● Exercise objective:
Output the data word for word. Begin at its first line and end at the line with "none -> yellow brick C9 level 1".

-*-*-

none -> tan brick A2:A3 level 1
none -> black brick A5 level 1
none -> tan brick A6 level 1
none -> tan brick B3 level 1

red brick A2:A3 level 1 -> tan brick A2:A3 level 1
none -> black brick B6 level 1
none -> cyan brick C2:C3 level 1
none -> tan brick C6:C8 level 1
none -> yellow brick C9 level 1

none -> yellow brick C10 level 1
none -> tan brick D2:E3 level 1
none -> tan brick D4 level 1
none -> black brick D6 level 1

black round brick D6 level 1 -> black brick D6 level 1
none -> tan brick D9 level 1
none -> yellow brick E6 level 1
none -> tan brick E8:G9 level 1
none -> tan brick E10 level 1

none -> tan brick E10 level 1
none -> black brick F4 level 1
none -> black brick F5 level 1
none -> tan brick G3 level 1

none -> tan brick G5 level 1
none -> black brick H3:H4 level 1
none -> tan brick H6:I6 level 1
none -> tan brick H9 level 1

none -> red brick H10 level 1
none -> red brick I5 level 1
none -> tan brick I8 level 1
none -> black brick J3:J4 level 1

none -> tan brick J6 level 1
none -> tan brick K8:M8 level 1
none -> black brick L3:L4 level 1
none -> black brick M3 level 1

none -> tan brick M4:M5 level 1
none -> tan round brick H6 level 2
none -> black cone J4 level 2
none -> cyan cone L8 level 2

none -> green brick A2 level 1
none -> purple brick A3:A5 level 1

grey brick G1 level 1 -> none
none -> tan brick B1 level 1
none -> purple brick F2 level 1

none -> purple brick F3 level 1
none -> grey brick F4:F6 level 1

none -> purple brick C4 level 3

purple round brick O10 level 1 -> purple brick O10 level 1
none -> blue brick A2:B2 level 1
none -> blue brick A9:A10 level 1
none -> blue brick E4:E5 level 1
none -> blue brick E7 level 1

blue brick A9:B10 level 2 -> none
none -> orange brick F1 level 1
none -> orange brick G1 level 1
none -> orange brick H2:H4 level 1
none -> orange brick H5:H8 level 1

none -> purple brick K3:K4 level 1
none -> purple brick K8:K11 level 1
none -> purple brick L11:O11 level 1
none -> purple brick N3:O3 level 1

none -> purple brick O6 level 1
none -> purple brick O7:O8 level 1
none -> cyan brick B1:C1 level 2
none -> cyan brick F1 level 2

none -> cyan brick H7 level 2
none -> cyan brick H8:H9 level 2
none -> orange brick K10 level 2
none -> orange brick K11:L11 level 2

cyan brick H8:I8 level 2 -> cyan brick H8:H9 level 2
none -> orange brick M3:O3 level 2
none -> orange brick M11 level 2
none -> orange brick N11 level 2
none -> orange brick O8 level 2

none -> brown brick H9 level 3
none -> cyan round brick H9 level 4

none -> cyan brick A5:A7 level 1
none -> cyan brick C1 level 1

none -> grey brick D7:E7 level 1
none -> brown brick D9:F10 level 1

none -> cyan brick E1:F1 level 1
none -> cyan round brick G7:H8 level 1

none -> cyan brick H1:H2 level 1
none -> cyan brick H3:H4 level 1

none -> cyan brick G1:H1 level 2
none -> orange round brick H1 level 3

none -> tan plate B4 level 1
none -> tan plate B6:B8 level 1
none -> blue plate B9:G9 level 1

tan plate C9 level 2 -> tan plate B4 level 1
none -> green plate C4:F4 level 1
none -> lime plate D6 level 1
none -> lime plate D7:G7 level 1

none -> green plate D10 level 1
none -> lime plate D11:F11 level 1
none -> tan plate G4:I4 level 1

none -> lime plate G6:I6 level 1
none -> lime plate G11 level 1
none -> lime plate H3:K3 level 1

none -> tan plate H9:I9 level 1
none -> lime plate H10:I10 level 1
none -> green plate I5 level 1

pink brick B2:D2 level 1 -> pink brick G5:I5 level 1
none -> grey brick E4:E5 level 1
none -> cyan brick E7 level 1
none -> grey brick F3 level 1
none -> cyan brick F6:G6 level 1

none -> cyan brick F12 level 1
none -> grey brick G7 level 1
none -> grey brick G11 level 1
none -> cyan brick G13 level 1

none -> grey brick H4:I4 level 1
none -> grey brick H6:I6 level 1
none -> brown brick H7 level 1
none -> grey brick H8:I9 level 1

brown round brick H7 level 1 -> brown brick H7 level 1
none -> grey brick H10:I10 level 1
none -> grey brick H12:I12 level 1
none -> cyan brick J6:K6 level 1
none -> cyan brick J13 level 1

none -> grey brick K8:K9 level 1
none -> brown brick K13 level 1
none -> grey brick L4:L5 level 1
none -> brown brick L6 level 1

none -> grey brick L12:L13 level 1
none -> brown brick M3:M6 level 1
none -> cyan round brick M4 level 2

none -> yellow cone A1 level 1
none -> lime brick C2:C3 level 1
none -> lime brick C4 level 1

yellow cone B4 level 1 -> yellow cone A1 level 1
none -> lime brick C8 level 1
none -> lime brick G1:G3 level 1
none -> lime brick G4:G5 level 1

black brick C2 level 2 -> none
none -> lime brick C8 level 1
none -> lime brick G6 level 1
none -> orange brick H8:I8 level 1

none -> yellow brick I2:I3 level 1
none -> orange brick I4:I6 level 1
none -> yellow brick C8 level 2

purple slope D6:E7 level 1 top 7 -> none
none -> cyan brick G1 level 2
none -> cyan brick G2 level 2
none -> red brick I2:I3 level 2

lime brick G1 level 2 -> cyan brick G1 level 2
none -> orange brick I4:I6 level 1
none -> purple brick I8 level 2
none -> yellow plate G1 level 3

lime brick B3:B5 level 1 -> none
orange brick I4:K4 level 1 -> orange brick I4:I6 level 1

-*-*-

● Solution below:
none -> tan brick A2:A3 level 1
none -> black brick A5 level 1
none -> tan brick A6 level 1
none -> tan brick B3 level 1

red brick A2:A3 level 1 -> tan brick A2:A3 level 1
none -> black brick B6 level 1
none -> cyan brick C2:C3 level 1
none -> tan brick C6:C8 level 1
none -> yellow brick C9 level 1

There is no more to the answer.